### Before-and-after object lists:
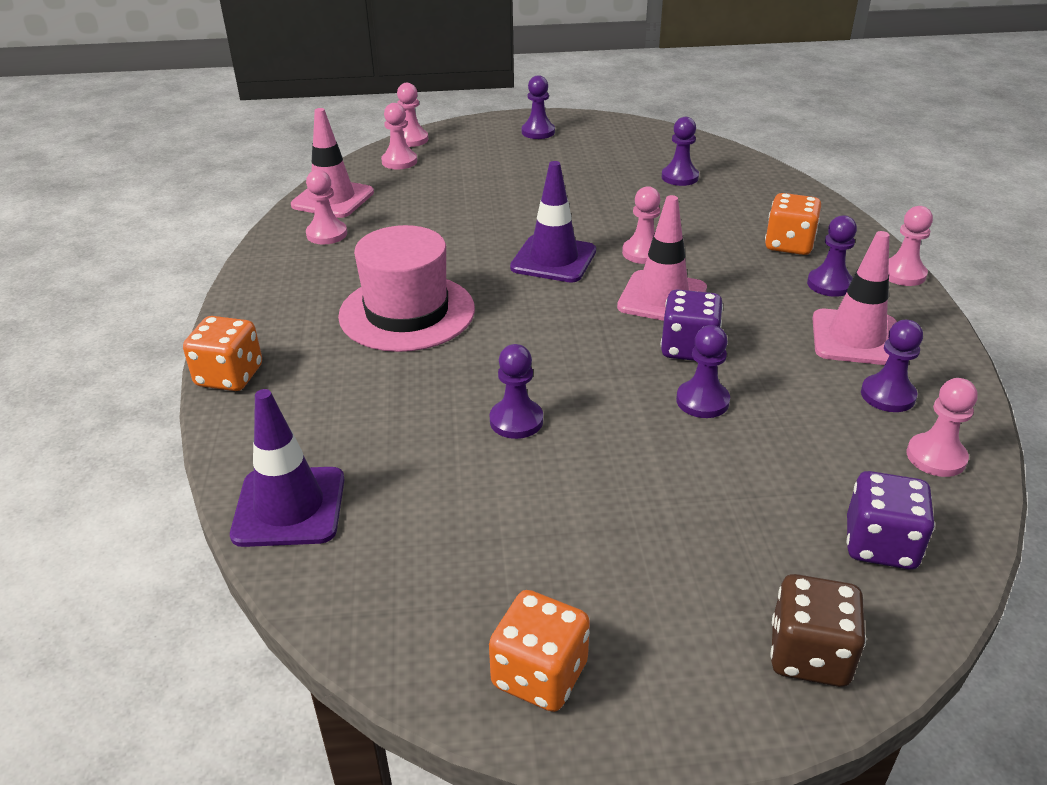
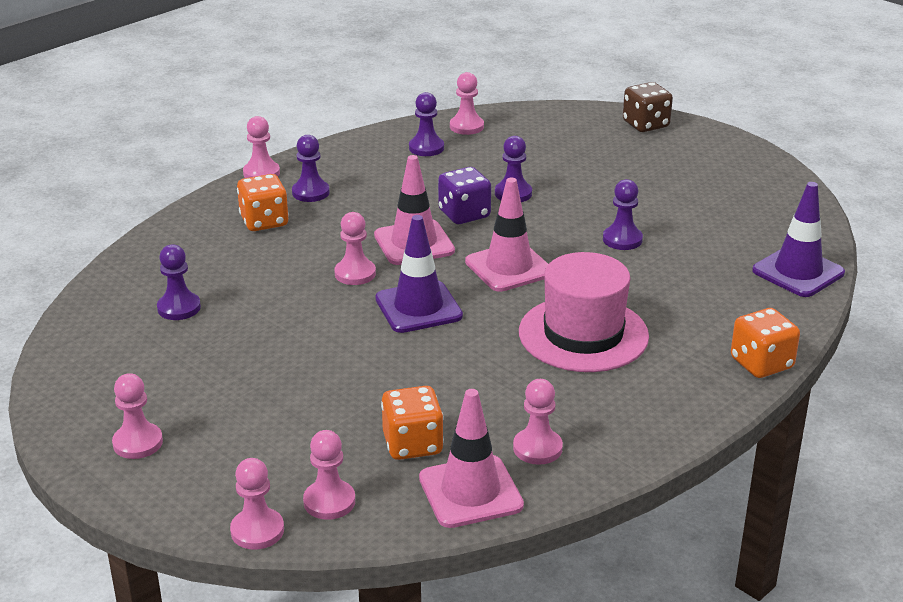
camera: 130 degrees left, 5 degrees down
(538, 132) = (138, 443): purple pawn -> pink pawn
(540, 675) = (754, 169): orange dice -> orange dice (412, 444)
(856, 338) = (374, 169): pink traffic cone -> pink traffic cone (509, 267)
(880, 544) = (555, 125): purple dice -> none

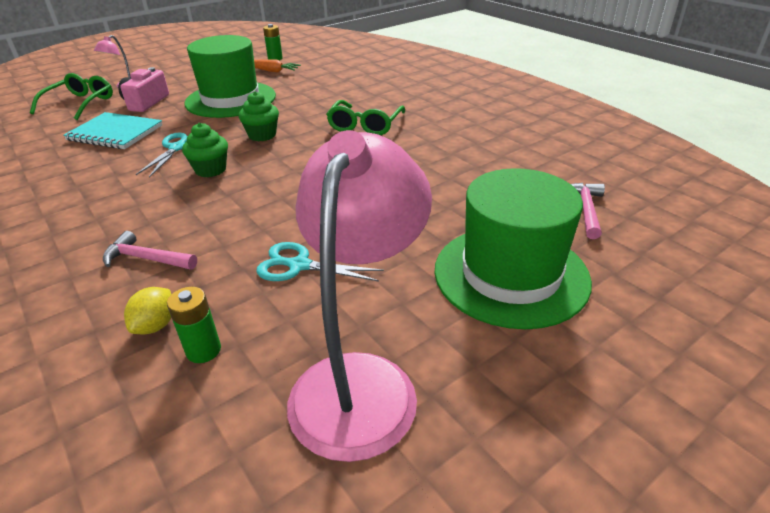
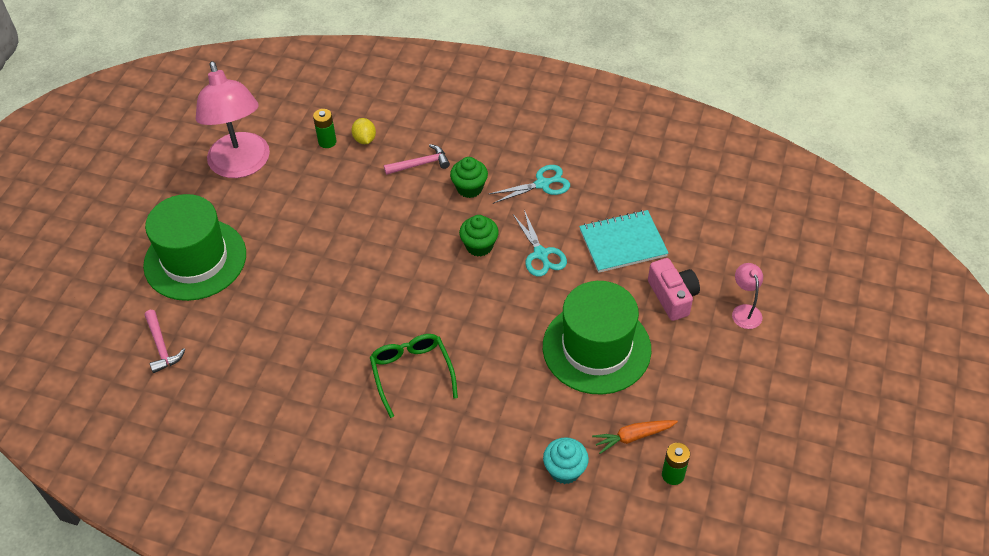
camera: 145 degrees right, 15 degrees up
(80, 104) = (731, 261): green glasses -> none
(262, 135) = (491, 307): green cupcake -> green cupcake (469, 188)
(299, 265) = (326, 204): turquoise scissors -> turquoise scissors (542, 184)
(325, 72) = (564, 470): none -> turquoise cupcake

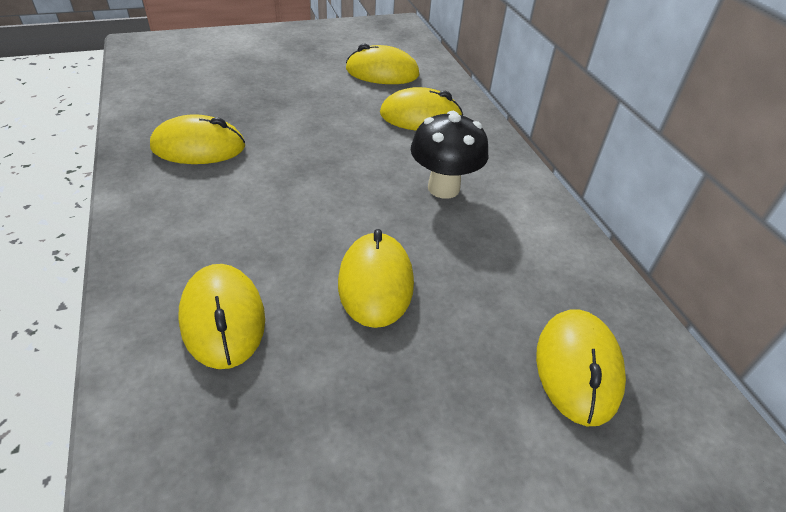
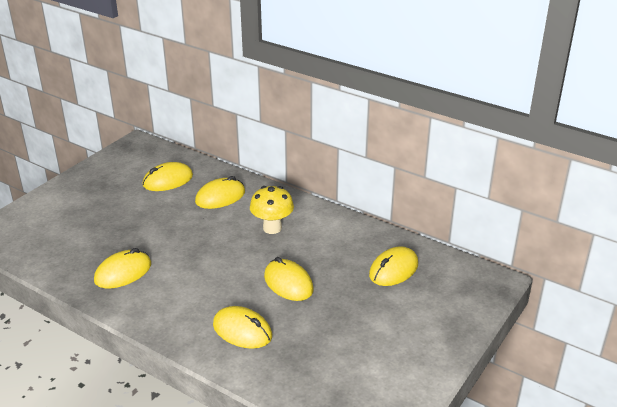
camera: 35 degrees left, 10 degrees down
(443, 188) = (272, 228): black mushroom -> yellow mushroom
(577, 368) = (393, 270): yellow mouse -> yellow mouse turned 75 degrees clockwise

### WORK TASK:
Your reply should consist only of the lines running from the line with "camera: 145 degrees right, 15 degrees up" to the end of the entries, both included, copied exactly and without any pictures.

### SOLUTION TO THIS TASK:
camera: 145 degrees right, 15 degrees up
(80, 104) = (731, 261): green glasses -> none
(262, 135) = (491, 307): green cupcake -> green cupcake (469, 188)
(299, 265) = (326, 204): turquoise scissors -> turquoise scissors (542, 184)
(325, 72) = (564, 470): none -> turquoise cupcake

camera: 35 degrees left, 10 degrees down
(443, 188) = (272, 228): black mushroom -> yellow mushroom
(577, 368) = (393, 270): yellow mouse -> yellow mouse turned 75 degrees clockwise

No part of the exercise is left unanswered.